◆ **Requirement**: The answer should consist solely of the lines from the first one below through the line containing "orange drum [465,135,519,194]", copied exactly.

-=-=-=-=-

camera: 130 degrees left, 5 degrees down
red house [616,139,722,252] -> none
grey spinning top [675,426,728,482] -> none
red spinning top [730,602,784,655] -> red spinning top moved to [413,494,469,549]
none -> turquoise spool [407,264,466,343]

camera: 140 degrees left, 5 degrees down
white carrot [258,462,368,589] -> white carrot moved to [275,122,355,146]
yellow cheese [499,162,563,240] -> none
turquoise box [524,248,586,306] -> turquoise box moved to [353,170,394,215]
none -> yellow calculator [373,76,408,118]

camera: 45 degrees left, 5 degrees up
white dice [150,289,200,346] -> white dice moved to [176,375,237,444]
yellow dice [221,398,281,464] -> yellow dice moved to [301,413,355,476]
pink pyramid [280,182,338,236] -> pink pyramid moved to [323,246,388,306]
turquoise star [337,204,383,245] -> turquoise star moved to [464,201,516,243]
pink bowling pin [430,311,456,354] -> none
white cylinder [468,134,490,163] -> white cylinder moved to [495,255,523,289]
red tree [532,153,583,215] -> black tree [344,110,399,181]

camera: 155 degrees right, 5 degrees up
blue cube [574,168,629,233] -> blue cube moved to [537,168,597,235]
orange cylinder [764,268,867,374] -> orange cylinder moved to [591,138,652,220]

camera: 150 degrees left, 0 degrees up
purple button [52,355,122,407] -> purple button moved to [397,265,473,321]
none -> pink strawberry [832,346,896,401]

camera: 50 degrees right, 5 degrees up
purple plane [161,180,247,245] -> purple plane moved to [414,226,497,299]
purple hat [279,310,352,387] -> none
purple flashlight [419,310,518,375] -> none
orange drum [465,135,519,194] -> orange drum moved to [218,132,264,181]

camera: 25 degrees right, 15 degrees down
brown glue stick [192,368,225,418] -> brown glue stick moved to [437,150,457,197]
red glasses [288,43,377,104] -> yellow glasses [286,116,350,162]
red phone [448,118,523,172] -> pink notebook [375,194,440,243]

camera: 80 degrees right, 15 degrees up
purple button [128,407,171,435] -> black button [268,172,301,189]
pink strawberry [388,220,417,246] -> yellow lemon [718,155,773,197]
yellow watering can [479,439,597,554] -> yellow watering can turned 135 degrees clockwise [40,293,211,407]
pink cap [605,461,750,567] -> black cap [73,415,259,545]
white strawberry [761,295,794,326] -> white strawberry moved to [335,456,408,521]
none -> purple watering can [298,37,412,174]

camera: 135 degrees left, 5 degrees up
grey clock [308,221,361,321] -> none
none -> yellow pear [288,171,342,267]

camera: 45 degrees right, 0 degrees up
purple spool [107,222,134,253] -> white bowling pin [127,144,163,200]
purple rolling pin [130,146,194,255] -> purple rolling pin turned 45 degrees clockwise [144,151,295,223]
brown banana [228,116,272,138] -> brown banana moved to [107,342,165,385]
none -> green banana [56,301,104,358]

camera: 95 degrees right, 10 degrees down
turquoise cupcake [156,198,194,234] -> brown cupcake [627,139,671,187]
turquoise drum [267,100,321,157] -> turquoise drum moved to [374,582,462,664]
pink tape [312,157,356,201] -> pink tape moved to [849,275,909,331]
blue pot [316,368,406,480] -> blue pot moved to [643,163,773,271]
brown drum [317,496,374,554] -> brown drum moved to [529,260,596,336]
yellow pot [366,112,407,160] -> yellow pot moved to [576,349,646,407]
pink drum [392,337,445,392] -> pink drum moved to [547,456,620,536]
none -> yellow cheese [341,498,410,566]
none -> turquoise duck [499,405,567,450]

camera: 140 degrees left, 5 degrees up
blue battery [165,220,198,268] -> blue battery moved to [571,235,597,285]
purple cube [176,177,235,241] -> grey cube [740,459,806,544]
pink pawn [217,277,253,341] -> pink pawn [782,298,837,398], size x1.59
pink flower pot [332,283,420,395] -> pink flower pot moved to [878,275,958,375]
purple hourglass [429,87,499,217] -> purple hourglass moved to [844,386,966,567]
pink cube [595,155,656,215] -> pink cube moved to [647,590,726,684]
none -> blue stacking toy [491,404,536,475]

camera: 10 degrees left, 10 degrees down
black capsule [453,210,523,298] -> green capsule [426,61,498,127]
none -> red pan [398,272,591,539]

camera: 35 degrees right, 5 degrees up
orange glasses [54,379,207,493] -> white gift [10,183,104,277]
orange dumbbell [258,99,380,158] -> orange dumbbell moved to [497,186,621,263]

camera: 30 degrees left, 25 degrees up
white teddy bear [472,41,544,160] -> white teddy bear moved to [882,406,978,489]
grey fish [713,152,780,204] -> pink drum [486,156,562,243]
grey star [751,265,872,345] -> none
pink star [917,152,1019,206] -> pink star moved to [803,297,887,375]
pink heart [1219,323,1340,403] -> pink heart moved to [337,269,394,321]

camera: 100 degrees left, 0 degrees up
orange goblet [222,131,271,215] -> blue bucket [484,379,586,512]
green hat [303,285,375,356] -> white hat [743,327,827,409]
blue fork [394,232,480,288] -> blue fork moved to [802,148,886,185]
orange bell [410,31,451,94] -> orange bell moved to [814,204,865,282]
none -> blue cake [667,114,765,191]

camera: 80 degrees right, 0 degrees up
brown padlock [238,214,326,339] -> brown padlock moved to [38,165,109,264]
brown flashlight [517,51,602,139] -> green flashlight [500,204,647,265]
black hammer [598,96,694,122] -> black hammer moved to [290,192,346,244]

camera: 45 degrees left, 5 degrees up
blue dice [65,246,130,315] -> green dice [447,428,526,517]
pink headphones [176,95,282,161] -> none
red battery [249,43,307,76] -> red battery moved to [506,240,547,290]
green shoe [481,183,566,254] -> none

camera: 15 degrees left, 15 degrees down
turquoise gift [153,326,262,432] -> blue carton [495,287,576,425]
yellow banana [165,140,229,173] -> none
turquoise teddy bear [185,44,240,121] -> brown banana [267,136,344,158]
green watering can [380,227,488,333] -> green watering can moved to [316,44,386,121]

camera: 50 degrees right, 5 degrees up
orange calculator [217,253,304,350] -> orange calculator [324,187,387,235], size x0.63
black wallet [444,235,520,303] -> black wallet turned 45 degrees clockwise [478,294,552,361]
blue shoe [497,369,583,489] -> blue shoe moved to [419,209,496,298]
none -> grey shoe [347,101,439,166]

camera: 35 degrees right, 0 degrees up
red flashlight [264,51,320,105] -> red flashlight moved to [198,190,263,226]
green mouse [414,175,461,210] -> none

-=-=-=-=-

◆ **Output of the task**:
camera: 130 degrees left, 5 degrees down
red house [616,139,722,252] -> none
grey spinning top [675,426,728,482] -> none
red spinning top [730,602,784,655] -> red spinning top moved to [413,494,469,549]
none -> turquoise spool [407,264,466,343]

camera: 140 degrees left, 5 degrees down
white carrot [258,462,368,589] -> white carrot moved to [275,122,355,146]
yellow cheese [499,162,563,240] -> none
turquoise box [524,248,586,306] -> turquoise box moved to [353,170,394,215]
none -> yellow calculator [373,76,408,118]

camera: 45 degrees left, 5 degrees up
white dice [150,289,200,346] -> white dice moved to [176,375,237,444]
yellow dice [221,398,281,464] -> yellow dice moved to [301,413,355,476]
pink pyramid [280,182,338,236] -> pink pyramid moved to [323,246,388,306]
turquoise star [337,204,383,245] -> turquoise star moved to [464,201,516,243]
pink bowling pin [430,311,456,354] -> none
white cylinder [468,134,490,163] -> white cylinder moved to [495,255,523,289]
red tree [532,153,583,215] -> black tree [344,110,399,181]

camera: 155 degrees right, 5 degrees up
blue cube [574,168,629,233] -> blue cube moved to [537,168,597,235]
orange cylinder [764,268,867,374] -> orange cylinder moved to [591,138,652,220]

camera: 150 degrees left, 0 degrees up
purple button [52,355,122,407] -> purple button moved to [397,265,473,321]
none -> pink strawberry [832,346,896,401]

camera: 50 degrees right, 5 degrees up
purple plane [161,180,247,245] -> purple plane moved to [414,226,497,299]
purple hat [279,310,352,387] -> none
purple flashlight [419,310,518,375] -> none
orange drum [465,135,519,194] -> orange drum moved to [218,132,264,181]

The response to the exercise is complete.